# INSTRUCTIONS TO FOLLOW
All pictures are to be dropped, and everything else in the data duplicated exactly.

# INPUT DATA
——
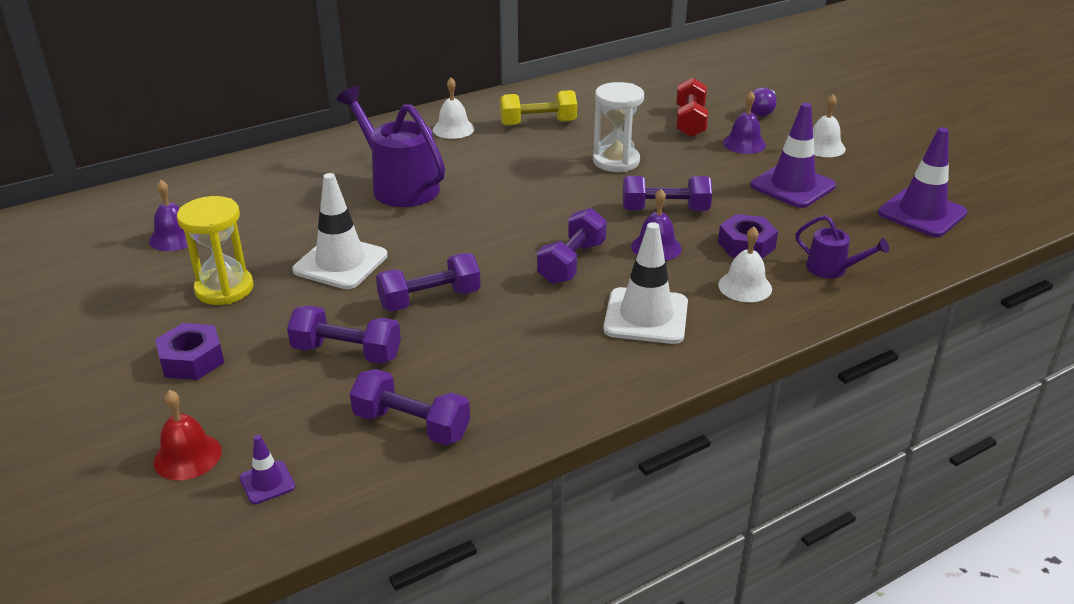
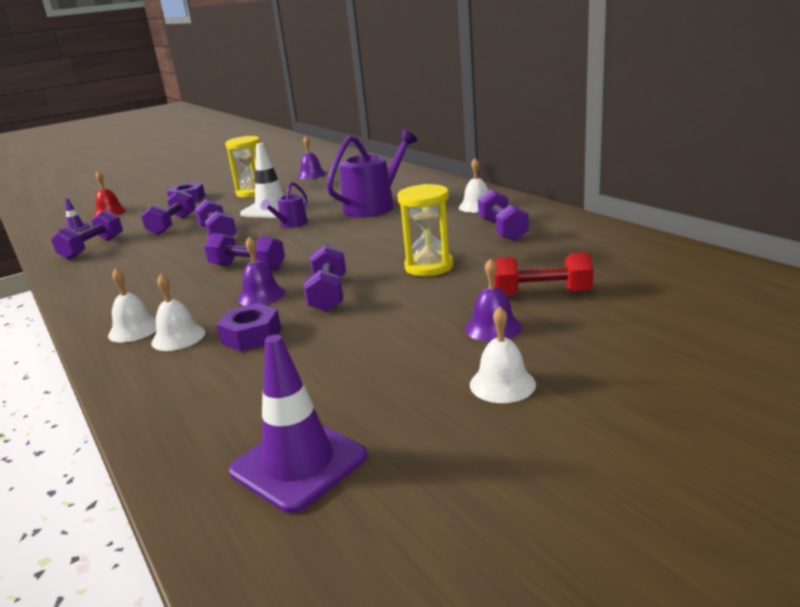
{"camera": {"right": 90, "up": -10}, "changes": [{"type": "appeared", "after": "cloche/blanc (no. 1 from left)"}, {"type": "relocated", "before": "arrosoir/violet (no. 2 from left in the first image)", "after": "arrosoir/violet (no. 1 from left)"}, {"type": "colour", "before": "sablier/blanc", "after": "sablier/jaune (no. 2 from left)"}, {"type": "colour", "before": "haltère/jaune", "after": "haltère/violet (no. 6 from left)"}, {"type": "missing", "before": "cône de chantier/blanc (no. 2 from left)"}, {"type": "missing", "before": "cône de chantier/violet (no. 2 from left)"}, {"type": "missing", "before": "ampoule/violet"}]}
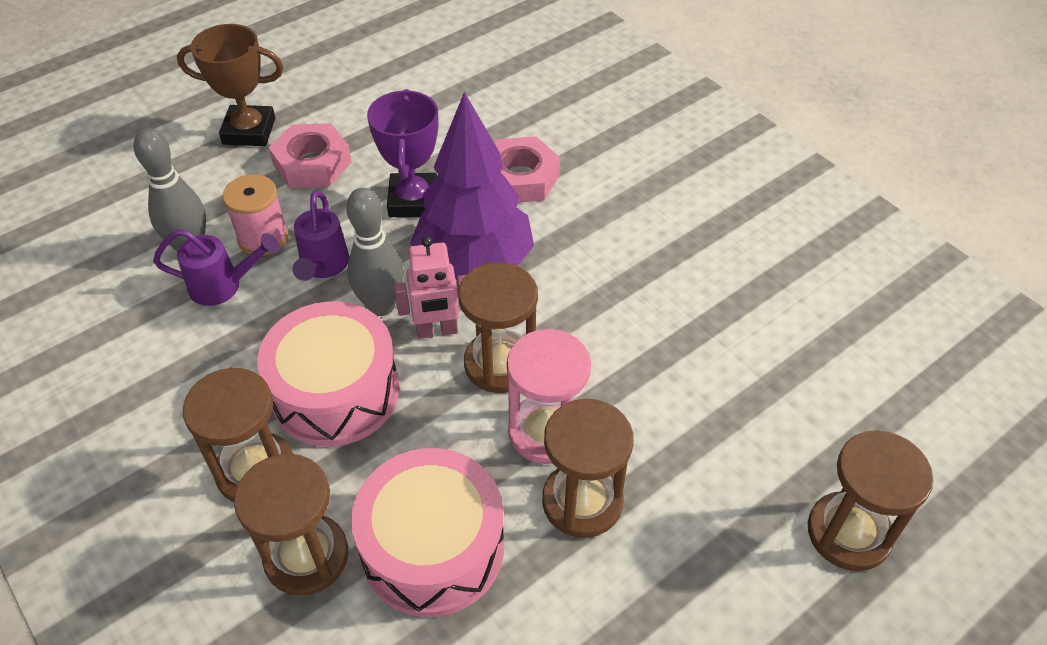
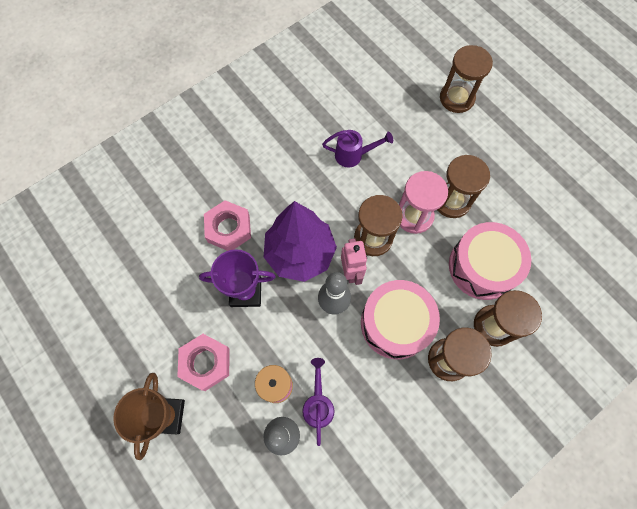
{"camera": {"right": -90, "up": 20}, "changes": [{"type": "relocated", "before": "arrosoir/violet (no. 2 from left)"}]}
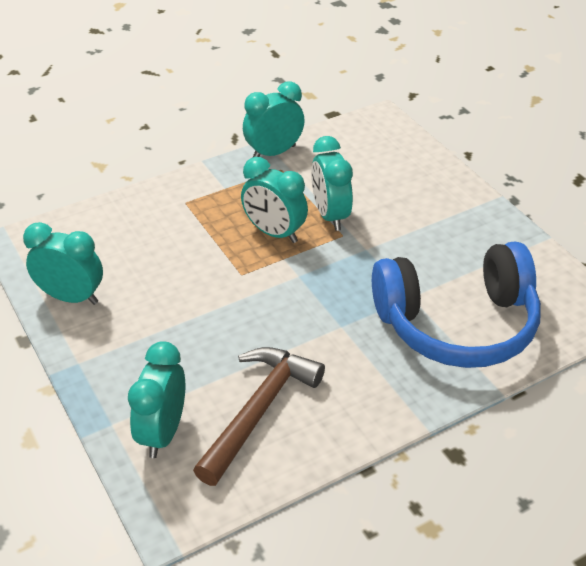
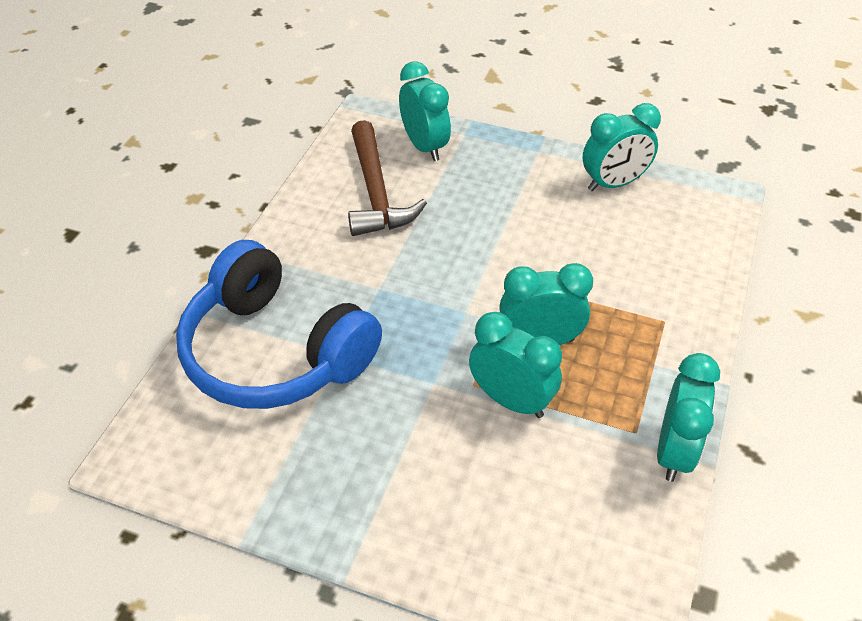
{"camera": {"right": 140, "up": 5}, "changes": [{"type": "spun", "before": "casque audio/bleu", "turn": -90}]}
——
# WRITTEN ANSWER
{"camera": {"right": 90, "up": -10}, "changes": [{"type": "appeared", "after": "cloche/blanc (no. 1 from left)"}, {"type": "relocated", "before": "arrosoir/violet (no. 2 from left in the first image)", "after": "arrosoir/violet (no. 1 from left)"}, {"type": "colour", "before": "sablier/blanc", "after": "sablier/jaune (no. 2 from left)"}, {"type": "colour", "before": "haltère/jaune", "after": "haltère/violet (no. 6 from left)"}, {"type": "missing", "before": "cône de chantier/blanc (no. 2 from left)"}, {"type": "missing", "before": "cône de chantier/violet (no. 2 from left)"}, {"type": "missing", "before": "ampoule/violet"}]}
{"camera": {"right": -90, "up": 20}, "changes": [{"type": "relocated", "before": "arrosoir/violet (no. 2 from left)"}]}
{"camera": {"right": 140, "up": 5}, "changes": [{"type": "spun", "before": "casque audio/bleu", "turn": -90}]}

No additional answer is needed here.